===== DATA FOR THIS TASK
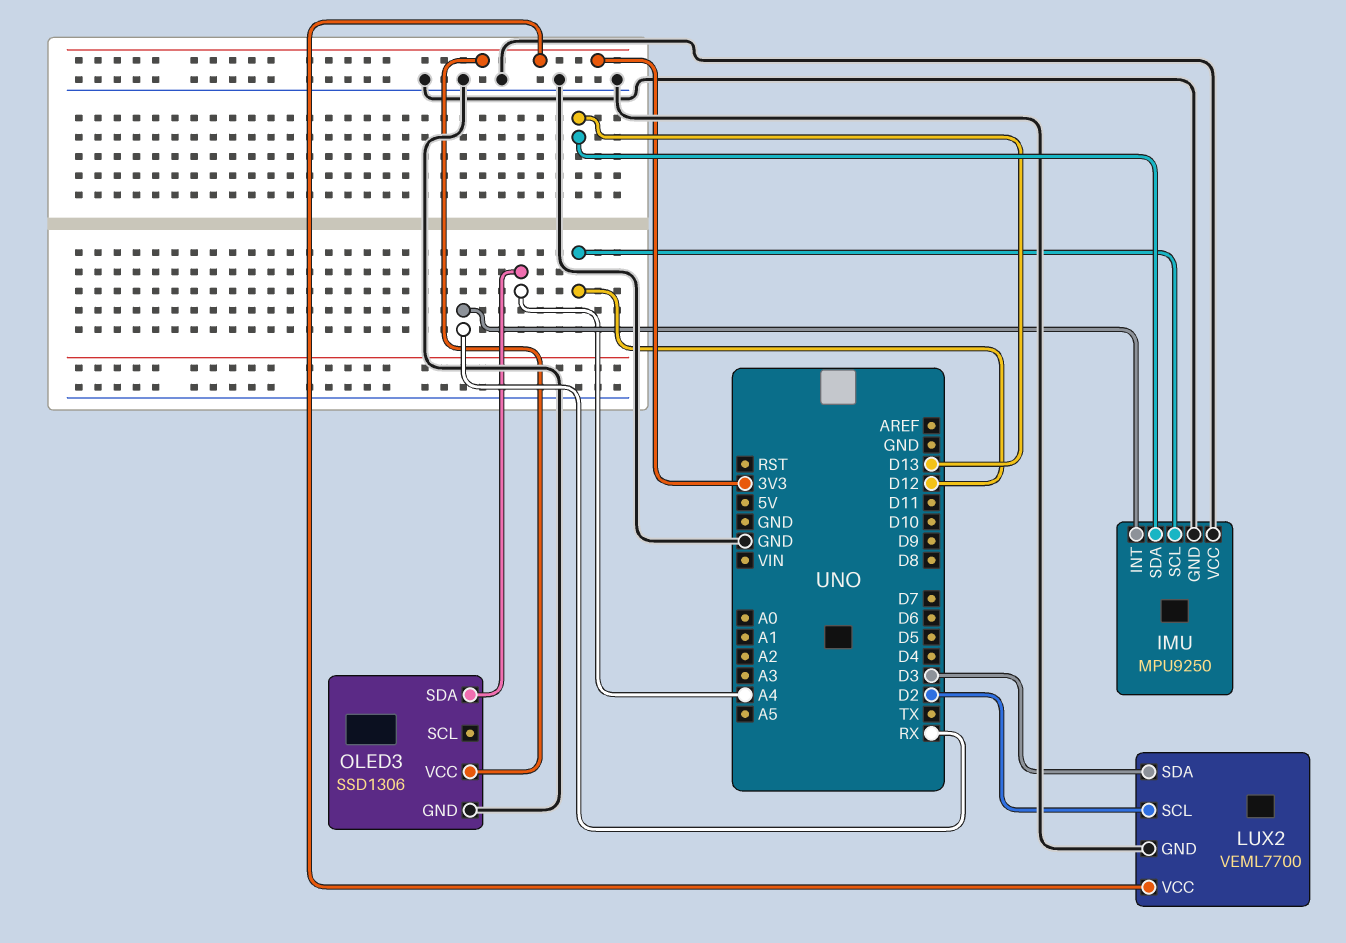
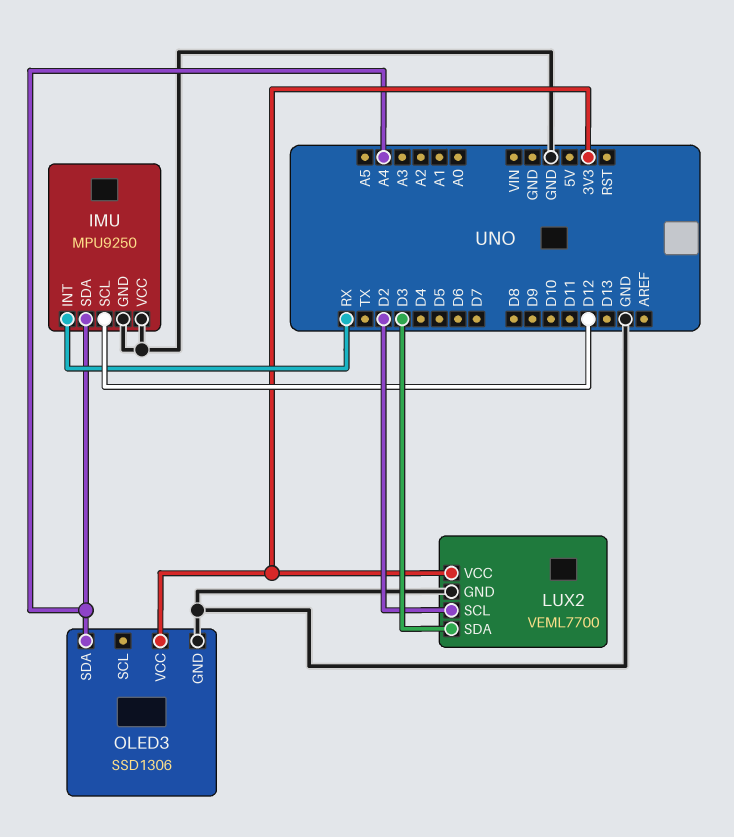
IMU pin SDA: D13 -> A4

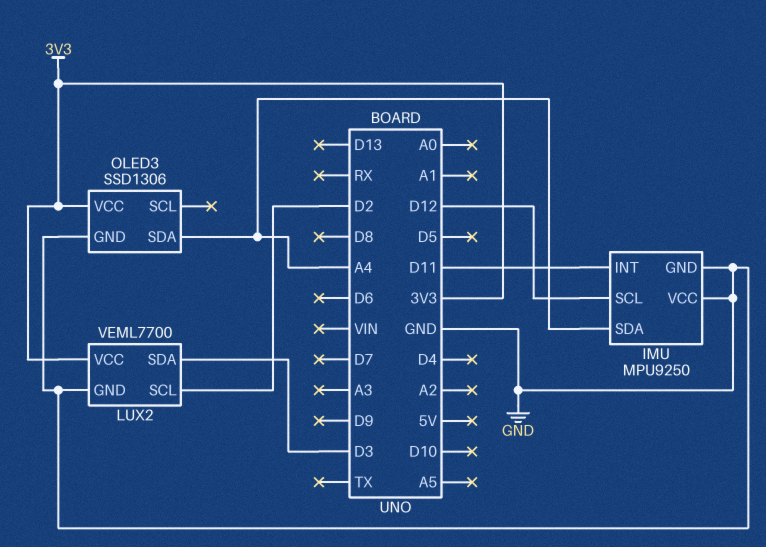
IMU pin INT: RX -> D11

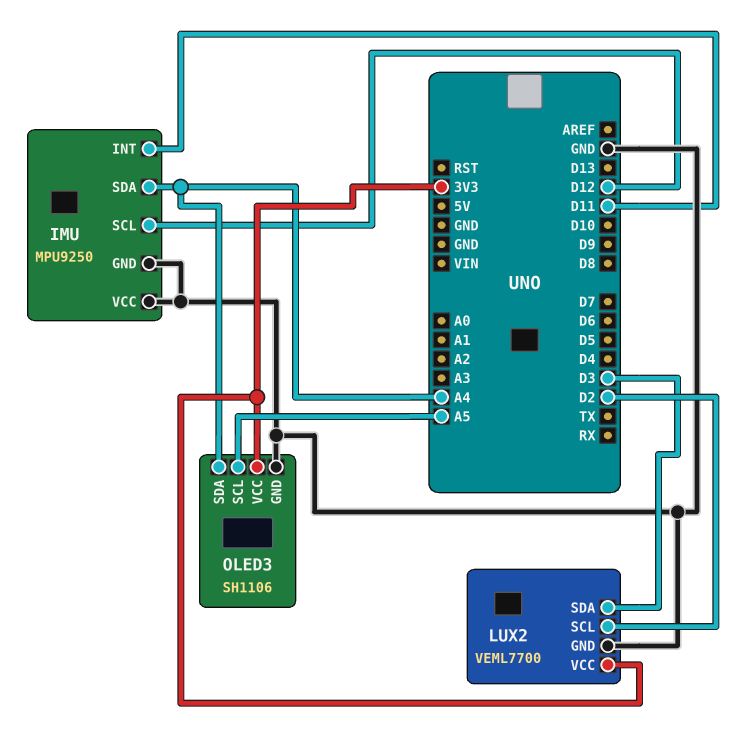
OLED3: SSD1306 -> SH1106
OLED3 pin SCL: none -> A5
==========
===== DATA FOR THIS TASK
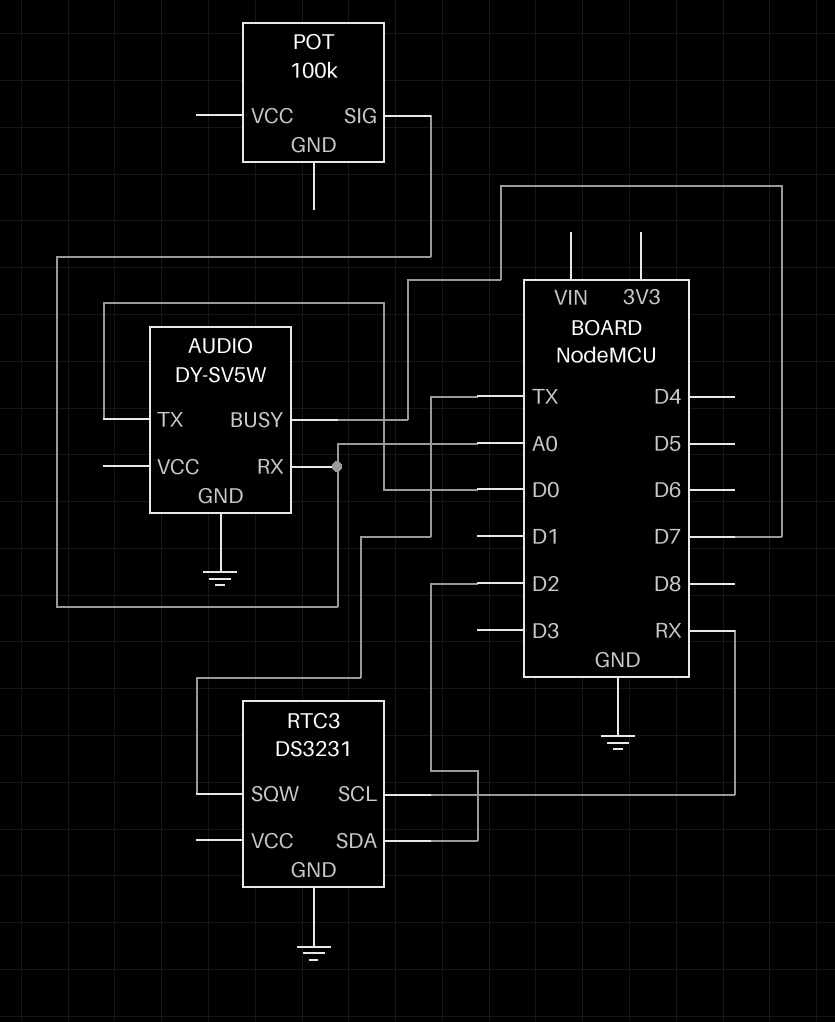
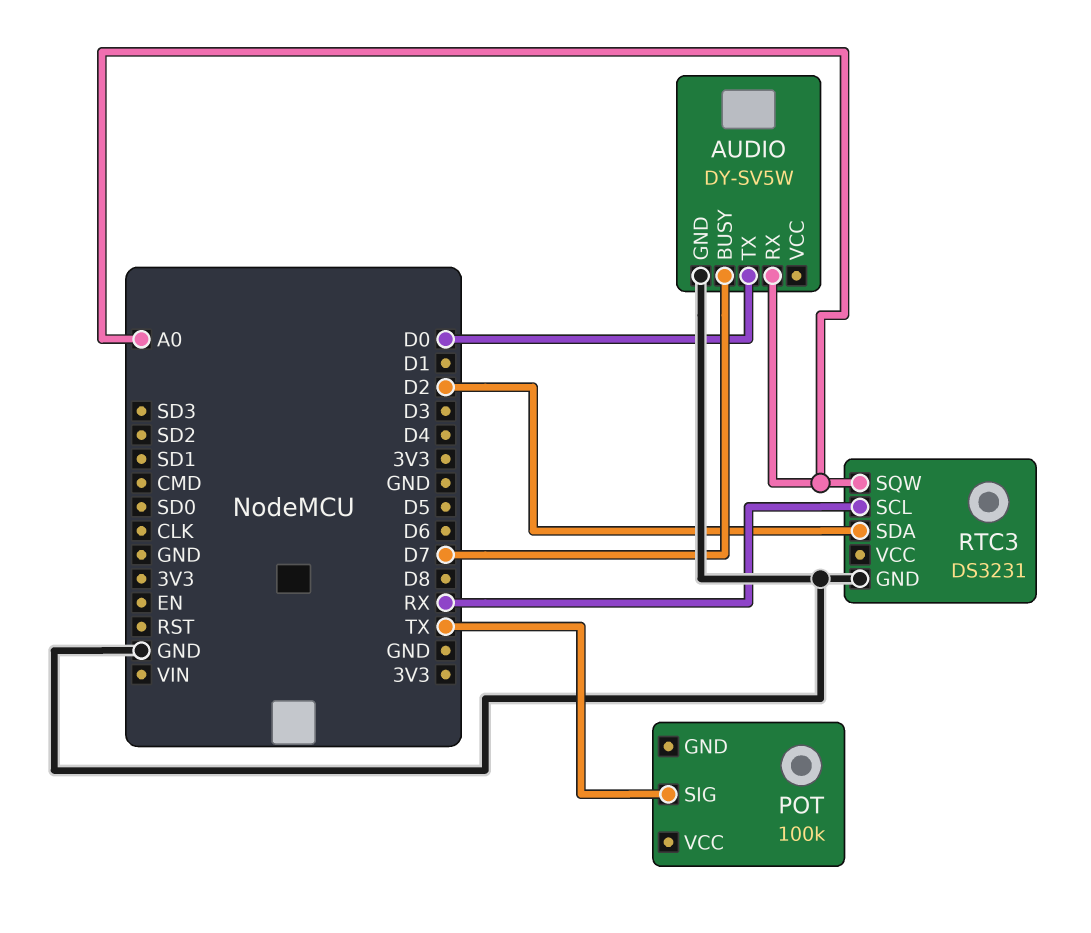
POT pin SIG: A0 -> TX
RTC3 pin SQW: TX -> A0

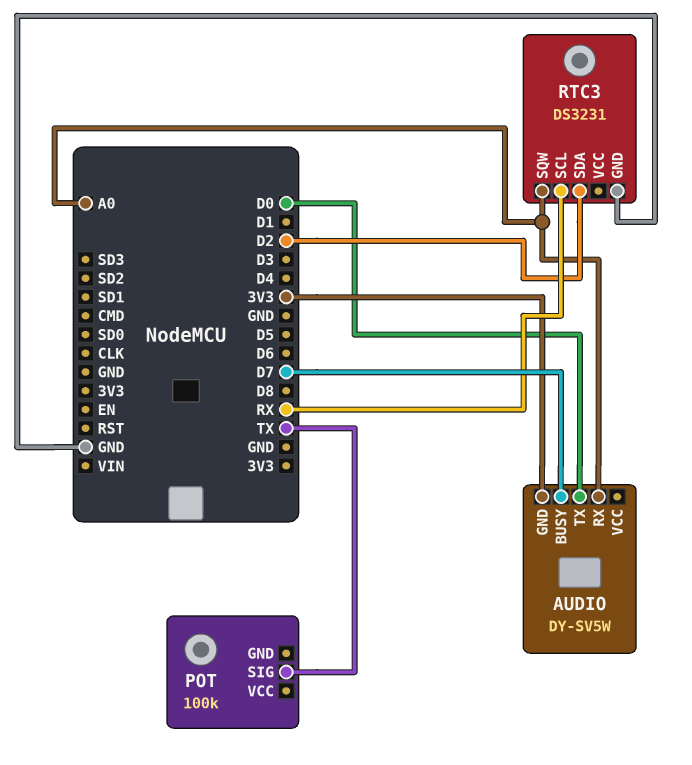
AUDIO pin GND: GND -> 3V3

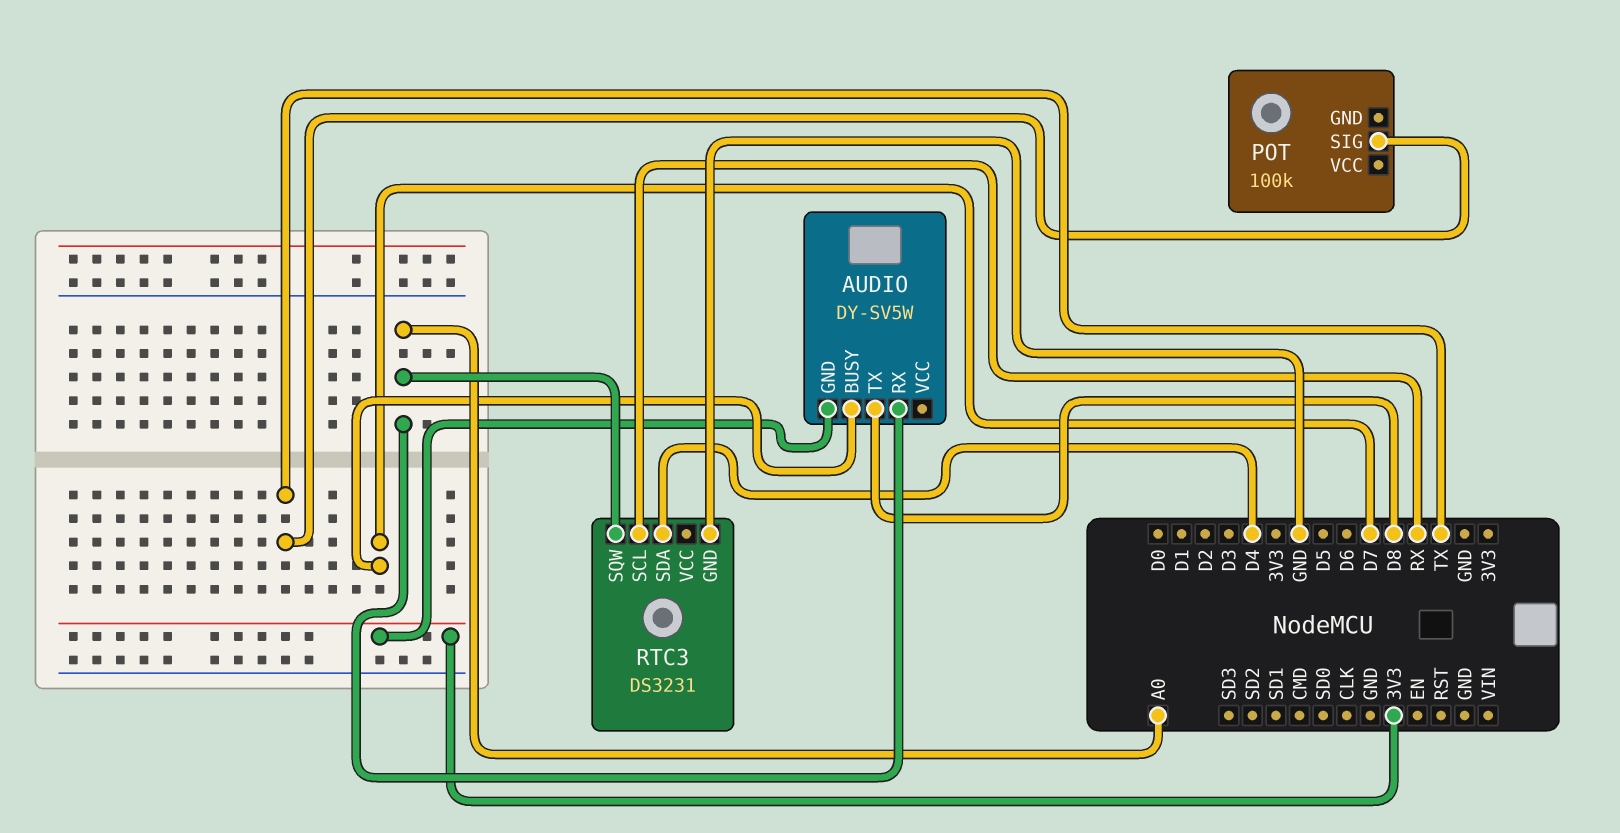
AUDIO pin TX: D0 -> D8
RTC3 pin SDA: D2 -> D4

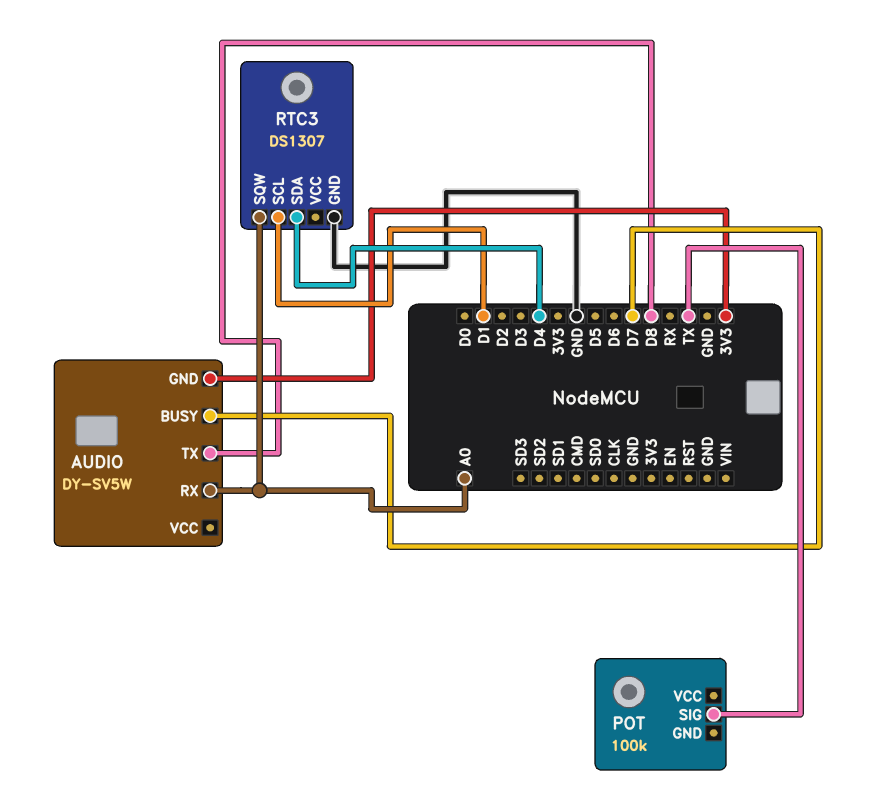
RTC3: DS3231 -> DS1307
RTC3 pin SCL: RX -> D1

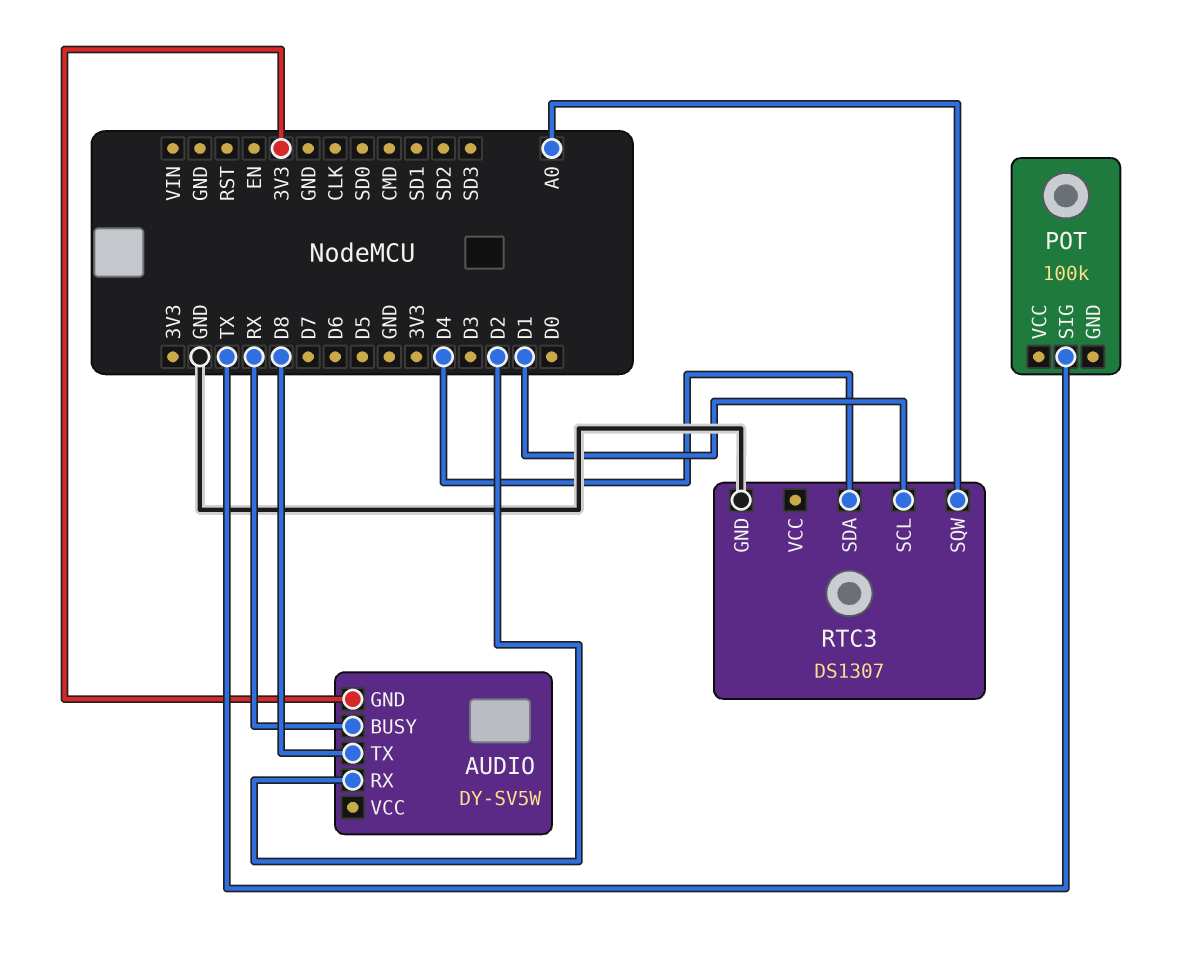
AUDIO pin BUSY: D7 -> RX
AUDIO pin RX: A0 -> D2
==========
===== DATA FOR THIS TASK
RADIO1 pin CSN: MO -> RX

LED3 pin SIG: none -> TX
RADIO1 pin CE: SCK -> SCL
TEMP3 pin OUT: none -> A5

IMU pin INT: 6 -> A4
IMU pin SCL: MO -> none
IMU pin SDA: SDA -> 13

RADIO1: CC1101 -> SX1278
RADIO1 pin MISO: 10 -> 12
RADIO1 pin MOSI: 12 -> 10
==========
**WORK ITEM**
With the line holding "TEMP3 pin OUT: none -> A5" as the first and the line holding "RADIO1 pin MOSI: 12 -> 10" as the last, set down that range of the entries above exactly, and nothing else.

**TASK ANSWER**
TEMP3 pin OUT: none -> A5

IMU pin INT: 6 -> A4
IMU pin SCL: MO -> none
IMU pin SDA: SDA -> 13

RADIO1: CC1101 -> SX1278
RADIO1 pin MISO: 10 -> 12
RADIO1 pin MOSI: 12 -> 10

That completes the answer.